== The problem ==
How many lines of the material below contain the word "grace"? Reply with only the number.
━━━━━━━━━━━━━━━━━━━━
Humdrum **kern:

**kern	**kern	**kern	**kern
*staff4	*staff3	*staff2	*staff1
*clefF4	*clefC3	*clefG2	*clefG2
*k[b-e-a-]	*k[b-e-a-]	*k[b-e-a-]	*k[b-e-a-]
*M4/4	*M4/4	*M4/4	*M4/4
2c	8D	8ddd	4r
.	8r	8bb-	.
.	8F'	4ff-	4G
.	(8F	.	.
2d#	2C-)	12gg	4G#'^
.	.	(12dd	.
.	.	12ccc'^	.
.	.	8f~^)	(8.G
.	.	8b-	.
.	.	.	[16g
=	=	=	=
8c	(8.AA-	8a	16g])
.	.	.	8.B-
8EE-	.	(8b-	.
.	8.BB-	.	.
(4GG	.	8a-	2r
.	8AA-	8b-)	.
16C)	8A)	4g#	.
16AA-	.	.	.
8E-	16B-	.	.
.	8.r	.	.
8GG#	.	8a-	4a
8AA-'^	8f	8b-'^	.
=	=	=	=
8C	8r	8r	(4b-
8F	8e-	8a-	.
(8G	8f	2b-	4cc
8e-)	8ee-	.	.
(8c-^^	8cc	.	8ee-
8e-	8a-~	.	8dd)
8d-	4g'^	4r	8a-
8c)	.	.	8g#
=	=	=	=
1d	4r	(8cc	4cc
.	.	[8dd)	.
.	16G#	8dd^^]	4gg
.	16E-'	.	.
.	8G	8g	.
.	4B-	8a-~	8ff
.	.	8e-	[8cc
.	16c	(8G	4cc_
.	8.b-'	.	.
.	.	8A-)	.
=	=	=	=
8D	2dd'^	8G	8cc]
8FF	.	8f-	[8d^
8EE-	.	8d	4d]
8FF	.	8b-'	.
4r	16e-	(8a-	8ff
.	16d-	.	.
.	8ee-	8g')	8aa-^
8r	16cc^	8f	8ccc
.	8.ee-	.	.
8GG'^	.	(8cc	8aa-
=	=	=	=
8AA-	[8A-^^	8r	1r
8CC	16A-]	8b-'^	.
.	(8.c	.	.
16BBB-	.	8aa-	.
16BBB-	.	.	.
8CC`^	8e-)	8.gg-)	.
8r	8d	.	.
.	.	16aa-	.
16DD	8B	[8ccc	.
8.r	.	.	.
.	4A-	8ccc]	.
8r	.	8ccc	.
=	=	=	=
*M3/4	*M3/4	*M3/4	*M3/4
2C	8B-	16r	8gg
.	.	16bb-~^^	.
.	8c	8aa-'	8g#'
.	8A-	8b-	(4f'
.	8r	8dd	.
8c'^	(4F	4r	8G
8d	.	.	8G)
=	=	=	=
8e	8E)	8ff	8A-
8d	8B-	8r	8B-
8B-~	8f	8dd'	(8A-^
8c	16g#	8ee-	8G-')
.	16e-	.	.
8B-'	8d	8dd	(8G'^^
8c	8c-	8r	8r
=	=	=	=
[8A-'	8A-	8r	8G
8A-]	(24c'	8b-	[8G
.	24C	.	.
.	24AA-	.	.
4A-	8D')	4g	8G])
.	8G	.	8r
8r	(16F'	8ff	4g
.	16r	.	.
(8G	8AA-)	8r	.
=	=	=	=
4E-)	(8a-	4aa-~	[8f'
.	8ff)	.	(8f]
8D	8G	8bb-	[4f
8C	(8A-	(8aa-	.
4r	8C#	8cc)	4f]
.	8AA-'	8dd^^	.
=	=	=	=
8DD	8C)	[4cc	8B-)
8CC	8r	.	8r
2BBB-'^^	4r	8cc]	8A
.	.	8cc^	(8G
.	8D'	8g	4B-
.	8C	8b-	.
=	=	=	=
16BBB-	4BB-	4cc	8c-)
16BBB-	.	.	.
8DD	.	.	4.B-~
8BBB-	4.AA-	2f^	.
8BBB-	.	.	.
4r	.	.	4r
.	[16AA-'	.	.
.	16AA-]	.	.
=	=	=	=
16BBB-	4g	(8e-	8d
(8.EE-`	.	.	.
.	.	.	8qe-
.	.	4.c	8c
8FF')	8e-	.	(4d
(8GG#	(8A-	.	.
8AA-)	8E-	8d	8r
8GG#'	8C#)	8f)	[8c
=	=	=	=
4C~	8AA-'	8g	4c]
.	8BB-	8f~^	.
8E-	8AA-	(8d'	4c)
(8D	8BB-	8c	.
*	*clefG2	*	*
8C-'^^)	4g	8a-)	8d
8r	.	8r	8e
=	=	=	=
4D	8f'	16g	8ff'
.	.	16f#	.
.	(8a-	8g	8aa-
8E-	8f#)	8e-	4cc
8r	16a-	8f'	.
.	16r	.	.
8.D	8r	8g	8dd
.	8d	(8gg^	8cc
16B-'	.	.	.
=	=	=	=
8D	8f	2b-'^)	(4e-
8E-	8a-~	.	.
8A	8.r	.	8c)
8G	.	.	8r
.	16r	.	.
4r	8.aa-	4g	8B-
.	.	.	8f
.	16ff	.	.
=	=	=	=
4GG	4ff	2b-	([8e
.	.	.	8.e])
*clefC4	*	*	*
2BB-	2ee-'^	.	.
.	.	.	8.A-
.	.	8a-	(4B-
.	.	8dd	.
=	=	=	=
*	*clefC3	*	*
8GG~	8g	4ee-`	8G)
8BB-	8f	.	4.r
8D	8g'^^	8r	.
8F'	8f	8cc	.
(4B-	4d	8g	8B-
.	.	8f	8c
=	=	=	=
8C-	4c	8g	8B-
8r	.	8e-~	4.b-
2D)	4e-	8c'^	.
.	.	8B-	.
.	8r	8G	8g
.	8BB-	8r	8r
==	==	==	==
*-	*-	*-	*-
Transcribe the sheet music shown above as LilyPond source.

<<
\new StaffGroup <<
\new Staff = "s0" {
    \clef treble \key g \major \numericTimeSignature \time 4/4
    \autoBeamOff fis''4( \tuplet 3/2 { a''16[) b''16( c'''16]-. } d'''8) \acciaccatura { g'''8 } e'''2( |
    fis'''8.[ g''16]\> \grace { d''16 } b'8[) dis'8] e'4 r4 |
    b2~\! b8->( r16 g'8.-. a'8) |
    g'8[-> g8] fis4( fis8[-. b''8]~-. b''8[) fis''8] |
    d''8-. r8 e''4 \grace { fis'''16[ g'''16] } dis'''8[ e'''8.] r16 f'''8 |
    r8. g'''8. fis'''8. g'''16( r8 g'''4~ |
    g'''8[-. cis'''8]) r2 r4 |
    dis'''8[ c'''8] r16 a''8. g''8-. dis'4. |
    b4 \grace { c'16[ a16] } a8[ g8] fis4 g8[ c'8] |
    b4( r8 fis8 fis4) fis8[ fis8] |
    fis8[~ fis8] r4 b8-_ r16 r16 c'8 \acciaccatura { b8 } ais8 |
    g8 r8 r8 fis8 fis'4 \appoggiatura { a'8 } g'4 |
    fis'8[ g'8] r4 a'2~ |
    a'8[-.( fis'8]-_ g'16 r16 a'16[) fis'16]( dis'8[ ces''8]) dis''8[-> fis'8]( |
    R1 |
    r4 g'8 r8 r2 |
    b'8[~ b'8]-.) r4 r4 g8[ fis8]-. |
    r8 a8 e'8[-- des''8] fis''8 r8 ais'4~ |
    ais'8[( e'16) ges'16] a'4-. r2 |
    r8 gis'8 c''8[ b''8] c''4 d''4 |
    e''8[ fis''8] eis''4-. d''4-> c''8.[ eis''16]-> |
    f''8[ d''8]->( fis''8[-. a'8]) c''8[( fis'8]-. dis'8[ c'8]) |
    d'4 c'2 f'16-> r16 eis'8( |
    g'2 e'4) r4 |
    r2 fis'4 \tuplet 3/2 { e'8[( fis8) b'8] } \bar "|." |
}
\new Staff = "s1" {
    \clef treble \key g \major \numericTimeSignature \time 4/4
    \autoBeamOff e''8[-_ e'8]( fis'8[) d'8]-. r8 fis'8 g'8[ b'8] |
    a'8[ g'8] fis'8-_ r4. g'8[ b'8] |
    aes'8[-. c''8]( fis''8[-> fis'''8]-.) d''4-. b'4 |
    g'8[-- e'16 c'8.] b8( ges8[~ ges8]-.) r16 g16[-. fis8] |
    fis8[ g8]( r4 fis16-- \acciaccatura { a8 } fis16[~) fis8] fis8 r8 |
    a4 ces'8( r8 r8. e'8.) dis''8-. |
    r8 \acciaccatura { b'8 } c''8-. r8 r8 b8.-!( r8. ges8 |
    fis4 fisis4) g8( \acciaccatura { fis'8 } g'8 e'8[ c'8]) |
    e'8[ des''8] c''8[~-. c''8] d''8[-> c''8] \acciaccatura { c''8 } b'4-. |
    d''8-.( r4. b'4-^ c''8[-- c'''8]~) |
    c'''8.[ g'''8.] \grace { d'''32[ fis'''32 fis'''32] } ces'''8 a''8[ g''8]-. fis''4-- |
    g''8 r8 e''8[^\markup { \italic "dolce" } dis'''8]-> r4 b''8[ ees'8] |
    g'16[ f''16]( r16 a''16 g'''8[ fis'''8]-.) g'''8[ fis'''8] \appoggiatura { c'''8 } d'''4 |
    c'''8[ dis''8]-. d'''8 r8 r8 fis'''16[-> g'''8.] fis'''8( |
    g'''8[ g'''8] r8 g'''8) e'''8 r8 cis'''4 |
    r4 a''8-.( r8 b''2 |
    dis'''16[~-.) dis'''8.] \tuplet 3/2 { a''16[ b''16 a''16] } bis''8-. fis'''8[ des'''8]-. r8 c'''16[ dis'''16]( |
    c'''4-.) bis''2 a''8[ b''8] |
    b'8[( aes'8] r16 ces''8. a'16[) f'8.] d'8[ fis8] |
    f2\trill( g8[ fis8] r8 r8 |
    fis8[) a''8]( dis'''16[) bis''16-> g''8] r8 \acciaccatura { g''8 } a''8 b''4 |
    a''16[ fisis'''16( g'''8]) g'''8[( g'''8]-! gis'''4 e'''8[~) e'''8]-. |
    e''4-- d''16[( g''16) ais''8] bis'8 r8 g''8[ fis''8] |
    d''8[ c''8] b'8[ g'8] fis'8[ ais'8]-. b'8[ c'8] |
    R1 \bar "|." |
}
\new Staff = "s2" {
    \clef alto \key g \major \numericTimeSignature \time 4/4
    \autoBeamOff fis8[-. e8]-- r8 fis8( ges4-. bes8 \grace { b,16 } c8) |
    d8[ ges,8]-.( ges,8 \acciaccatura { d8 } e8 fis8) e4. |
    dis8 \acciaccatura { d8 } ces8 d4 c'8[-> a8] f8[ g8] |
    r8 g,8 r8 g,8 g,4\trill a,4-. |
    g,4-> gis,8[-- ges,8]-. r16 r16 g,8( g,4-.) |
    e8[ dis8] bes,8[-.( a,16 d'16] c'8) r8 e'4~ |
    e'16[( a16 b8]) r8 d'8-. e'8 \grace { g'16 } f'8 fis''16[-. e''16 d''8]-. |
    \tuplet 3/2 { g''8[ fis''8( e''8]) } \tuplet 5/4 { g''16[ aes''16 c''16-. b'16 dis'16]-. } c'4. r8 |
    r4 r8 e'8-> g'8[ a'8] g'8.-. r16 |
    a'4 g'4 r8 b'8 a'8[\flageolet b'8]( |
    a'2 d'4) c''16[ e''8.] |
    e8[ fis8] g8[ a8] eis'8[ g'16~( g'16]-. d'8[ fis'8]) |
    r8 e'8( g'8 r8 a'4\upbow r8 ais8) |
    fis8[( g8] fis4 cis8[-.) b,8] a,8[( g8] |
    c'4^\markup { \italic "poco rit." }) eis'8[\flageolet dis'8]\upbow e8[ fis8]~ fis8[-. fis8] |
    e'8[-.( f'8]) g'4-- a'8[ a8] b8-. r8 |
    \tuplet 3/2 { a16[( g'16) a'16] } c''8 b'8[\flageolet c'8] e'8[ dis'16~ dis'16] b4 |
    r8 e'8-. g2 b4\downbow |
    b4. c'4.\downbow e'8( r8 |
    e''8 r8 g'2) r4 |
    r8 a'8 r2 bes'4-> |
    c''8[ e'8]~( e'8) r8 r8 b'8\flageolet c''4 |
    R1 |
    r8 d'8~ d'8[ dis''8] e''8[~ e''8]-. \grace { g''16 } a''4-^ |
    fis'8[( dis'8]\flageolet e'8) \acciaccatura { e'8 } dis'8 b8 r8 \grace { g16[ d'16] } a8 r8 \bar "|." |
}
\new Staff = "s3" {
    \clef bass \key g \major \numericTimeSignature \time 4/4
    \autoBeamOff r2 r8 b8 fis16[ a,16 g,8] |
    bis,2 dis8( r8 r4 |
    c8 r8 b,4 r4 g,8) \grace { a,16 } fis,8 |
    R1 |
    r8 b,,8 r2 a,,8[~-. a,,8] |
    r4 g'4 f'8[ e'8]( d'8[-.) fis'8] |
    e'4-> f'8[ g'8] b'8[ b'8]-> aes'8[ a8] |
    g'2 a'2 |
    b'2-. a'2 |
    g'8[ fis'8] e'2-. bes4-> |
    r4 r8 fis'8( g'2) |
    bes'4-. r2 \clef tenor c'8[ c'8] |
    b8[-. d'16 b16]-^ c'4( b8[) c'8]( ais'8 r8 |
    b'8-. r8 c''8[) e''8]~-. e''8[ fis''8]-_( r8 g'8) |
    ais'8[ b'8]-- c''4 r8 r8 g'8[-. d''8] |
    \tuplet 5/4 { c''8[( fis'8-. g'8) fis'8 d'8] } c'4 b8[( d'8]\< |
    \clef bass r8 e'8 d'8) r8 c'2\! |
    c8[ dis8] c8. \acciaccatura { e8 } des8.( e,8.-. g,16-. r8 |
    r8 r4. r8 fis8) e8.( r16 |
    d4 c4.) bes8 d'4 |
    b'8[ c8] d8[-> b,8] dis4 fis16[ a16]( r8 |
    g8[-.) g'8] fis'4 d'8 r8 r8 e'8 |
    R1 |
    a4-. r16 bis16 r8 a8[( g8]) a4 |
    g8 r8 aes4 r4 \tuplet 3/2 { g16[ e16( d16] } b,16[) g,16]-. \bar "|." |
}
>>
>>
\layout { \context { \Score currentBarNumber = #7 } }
━━━━━━━━━━━━━━━━━━━━
== Output for this exercise ==
9